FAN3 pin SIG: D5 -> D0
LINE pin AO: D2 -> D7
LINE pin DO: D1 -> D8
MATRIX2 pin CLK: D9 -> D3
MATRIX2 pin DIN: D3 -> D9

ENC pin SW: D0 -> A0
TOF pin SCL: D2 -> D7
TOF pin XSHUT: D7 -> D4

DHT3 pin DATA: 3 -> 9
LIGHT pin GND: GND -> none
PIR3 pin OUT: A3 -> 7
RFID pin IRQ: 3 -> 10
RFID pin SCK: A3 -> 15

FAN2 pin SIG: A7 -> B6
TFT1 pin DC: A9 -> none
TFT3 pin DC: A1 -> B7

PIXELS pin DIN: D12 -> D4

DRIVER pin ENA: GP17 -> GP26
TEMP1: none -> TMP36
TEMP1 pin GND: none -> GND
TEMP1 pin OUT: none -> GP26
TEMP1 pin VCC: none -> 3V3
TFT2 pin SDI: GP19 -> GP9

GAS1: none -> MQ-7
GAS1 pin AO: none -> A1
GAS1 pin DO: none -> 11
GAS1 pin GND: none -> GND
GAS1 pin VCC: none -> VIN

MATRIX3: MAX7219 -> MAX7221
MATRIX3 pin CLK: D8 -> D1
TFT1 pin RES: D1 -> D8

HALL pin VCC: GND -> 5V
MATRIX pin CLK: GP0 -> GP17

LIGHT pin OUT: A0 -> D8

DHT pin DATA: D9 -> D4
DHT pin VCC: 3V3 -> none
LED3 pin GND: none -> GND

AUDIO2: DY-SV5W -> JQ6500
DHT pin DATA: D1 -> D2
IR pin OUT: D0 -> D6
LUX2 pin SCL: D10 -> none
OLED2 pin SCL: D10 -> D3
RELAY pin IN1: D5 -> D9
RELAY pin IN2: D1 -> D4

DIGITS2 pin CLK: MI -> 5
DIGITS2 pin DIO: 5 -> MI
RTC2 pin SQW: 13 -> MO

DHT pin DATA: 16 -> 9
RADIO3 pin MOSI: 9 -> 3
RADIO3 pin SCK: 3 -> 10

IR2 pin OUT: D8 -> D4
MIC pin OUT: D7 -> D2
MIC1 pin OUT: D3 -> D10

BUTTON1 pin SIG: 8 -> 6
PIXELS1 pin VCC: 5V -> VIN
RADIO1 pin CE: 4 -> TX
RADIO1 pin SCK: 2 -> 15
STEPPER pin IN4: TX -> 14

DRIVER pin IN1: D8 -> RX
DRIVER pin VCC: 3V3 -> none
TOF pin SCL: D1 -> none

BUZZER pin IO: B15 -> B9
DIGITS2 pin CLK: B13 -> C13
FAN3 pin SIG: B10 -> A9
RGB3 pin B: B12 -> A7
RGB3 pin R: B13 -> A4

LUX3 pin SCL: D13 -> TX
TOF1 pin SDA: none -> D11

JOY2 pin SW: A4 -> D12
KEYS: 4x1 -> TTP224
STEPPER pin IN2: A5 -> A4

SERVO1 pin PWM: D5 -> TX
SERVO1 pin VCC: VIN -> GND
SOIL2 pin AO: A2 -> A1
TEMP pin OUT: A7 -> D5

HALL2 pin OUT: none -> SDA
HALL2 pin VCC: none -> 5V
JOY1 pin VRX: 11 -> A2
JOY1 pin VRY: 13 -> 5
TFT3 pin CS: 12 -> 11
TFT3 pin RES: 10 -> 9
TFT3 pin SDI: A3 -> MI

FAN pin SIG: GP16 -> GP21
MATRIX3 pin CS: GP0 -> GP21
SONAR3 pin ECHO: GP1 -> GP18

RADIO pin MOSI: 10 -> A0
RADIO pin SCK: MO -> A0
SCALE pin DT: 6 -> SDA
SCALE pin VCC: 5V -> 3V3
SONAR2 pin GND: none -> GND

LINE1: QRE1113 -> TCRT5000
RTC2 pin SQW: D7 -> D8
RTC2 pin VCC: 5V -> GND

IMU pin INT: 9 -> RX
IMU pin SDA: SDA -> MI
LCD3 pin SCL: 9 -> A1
════
Now output the listing above, exactly as it appears.

FAN3 pin SIG: D5 -> D0
LINE pin AO: D2 -> D7
LINE pin DO: D1 -> D8
MATRIX2 pin CLK: D9 -> D3
MATRIX2 pin DIN: D3 -> D9

ENC pin SW: D0 -> A0
TOF pin SCL: D2 -> D7
TOF pin XSHUT: D7 -> D4

DHT3 pin DATA: 3 -> 9
LIGHT pin GND: GND -> none
PIR3 pin OUT: A3 -> 7
RFID pin IRQ: 3 -> 10
RFID pin SCK: A3 -> 15

FAN2 pin SIG: A7 -> B6
TFT1 pin DC: A9 -> none
TFT3 pin DC: A1 -> B7

PIXELS pin DIN: D12 -> D4

DRIVER pin ENA: GP17 -> GP26
TEMP1: none -> TMP36
TEMP1 pin GND: none -> GND
TEMP1 pin OUT: none -> GP26
TEMP1 pin VCC: none -> 3V3
TFT2 pin SDI: GP19 -> GP9

GAS1: none -> MQ-7
GAS1 pin AO: none -> A1
GAS1 pin DO: none -> 11
GAS1 pin GND: none -> GND
GAS1 pin VCC: none -> VIN

MATRIX3: MAX7219 -> MAX7221
MATRIX3 pin CLK: D8 -> D1
TFT1 pin RES: D1 -> D8

HALL pin VCC: GND -> 5V
MATRIX pin CLK: GP0 -> GP17

LIGHT pin OUT: A0 -> D8

DHT pin DATA: D9 -> D4
DHT pin VCC: 3V3 -> none
LED3 pin GND: none -> GND

AUDIO2: DY-SV5W -> JQ6500
DHT pin DATA: D1 -> D2
IR pin OUT: D0 -> D6
LUX2 pin SCL: D10 -> none
OLED2 pin SCL: D10 -> D3
RELAY pin IN1: D5 -> D9
RELAY pin IN2: D1 -> D4

DIGITS2 pin CLK: MI -> 5
DIGITS2 pin DIO: 5 -> MI
RTC2 pin SQW: 13 -> MO

DHT pin DATA: 16 -> 9
RADIO3 pin MOSI: 9 -> 3
RADIO3 pin SCK: 3 -> 10

IR2 pin OUT: D8 -> D4
MIC pin OUT: D7 -> D2
MIC1 pin OUT: D3 -> D10

BUTTON1 pin SIG: 8 -> 6
PIXELS1 pin VCC: 5V -> VIN
RADIO1 pin CE: 4 -> TX
RADIO1 pin SCK: 2 -> 15
STEPPER pin IN4: TX -> 14

DRIVER pin IN1: D8 -> RX
DRIVER pin VCC: 3V3 -> none
TOF pin SCL: D1 -> none

BUZZER pin IO: B15 -> B9
DIGITS2 pin CLK: B13 -> C13
FAN3 pin SIG: B10 -> A9
RGB3 pin B: B12 -> A7
RGB3 pin R: B13 -> A4

LUX3 pin SCL: D13 -> TX
TOF1 pin SDA: none -> D11

JOY2 pin SW: A4 -> D12
KEYS: 4x1 -> TTP224
STEPPER pin IN2: A5 -> A4

SERVO1 pin PWM: D5 -> TX
SERVO1 pin VCC: VIN -> GND
SOIL2 pin AO: A2 -> A1
TEMP pin OUT: A7 -> D5

HALL2 pin OUT: none -> SDA
HALL2 pin VCC: none -> 5V
JOY1 pin VRX: 11 -> A2
JOY1 pin VRY: 13 -> 5
TFT3 pin CS: 12 -> 11
TFT3 pin RES: 10 -> 9
TFT3 pin SDI: A3 -> MI

FAN pin SIG: GP16 -> GP21
MATRIX3 pin CS: GP0 -> GP21
SONAR3 pin ECHO: GP1 -> GP18

RADIO pin MOSI: 10 -> A0
RADIO pin SCK: MO -> A0
SCALE pin DT: 6 -> SDA
SCALE pin VCC: 5V -> 3V3
SONAR2 pin GND: none -> GND

LINE1: QRE1113 -> TCRT5000
RTC2 pin SQW: D7 -> D8
RTC2 pin VCC: 5V -> GND

IMU pin INT: 9 -> RX
IMU pin SDA: SDA -> MI
LCD3 pin SCL: 9 -> A1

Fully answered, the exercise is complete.